Items from a data source:

======

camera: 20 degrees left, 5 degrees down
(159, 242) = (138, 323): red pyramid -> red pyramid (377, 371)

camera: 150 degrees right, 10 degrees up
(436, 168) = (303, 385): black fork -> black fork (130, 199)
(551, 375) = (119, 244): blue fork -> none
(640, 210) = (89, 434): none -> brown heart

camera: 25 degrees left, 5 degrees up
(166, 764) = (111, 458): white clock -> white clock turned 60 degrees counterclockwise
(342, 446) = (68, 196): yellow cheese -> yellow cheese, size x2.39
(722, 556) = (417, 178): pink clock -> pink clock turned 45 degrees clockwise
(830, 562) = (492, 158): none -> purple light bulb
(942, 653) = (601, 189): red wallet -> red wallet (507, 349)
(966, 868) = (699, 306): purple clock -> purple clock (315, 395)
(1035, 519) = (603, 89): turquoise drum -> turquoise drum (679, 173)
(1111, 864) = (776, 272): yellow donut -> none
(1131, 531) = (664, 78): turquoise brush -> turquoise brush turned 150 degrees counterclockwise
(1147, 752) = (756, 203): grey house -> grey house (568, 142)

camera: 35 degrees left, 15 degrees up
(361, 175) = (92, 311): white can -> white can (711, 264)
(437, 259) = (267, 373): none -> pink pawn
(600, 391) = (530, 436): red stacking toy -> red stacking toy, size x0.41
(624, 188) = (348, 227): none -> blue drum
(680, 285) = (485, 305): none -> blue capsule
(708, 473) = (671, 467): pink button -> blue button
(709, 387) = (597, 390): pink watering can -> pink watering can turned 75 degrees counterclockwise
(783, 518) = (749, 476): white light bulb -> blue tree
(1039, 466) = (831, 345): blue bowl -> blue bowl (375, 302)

======

● **Task brief**
Tell how many lines in the entries above include the string "light", and write nothing but the number.

● **Expected output**
2